Your goal
Quote the lines below verbatim, in full and in their given order.

· · · · ·

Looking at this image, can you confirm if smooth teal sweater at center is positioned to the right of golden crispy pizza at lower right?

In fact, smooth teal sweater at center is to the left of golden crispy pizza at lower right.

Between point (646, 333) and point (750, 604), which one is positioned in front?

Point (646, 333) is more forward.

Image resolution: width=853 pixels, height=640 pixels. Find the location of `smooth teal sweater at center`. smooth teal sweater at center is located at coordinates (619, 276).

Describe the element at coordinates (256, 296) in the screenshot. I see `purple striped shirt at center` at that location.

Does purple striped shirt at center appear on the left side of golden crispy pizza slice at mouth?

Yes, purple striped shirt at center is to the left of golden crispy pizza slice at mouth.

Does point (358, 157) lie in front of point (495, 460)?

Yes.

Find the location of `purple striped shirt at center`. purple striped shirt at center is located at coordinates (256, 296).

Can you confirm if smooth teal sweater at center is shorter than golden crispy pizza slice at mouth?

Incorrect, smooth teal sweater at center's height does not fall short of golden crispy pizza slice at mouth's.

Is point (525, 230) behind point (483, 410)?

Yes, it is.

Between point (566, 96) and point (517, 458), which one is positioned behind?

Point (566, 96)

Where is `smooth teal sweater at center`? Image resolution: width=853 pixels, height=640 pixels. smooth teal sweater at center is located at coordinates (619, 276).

· · · · ·

Exercise solution
Looking at this image, can you confirm if smooth teal sweater at center is positioned to the right of golden crispy pizza at lower right?

In fact, smooth teal sweater at center is to the left of golden crispy pizza at lower right.

Between point (646, 333) and point (750, 604), which one is positioned in front?

Point (646, 333) is more forward.

Image resolution: width=853 pixels, height=640 pixels. Find the location of `smooth teal sweater at center`. smooth teal sweater at center is located at coordinates (619, 276).

Describe the element at coordinates (256, 296) in the screenshot. I see `purple striped shirt at center` at that location.

Does purple striped shirt at center appear on the left side of golden crispy pizza slice at mouth?

Yes, purple striped shirt at center is to the left of golden crispy pizza slice at mouth.

Does point (358, 157) lie in front of point (495, 460)?

Yes.

Find the location of `purple striped shirt at center`. purple striped shirt at center is located at coordinates (256, 296).

Can you confirm if smooth teal sweater at center is shorter than golden crispy pizza slice at mouth?

Incorrect, smooth teal sweater at center's height does not fall short of golden crispy pizza slice at mouth's.

Is point (525, 230) behind point (483, 410)?

Yes, it is.

Between point (566, 96) and point (517, 458), which one is positioned behind?

Point (566, 96)

Where is `smooth teal sweater at center`? Image resolution: width=853 pixels, height=640 pixels. smooth teal sweater at center is located at coordinates (619, 276).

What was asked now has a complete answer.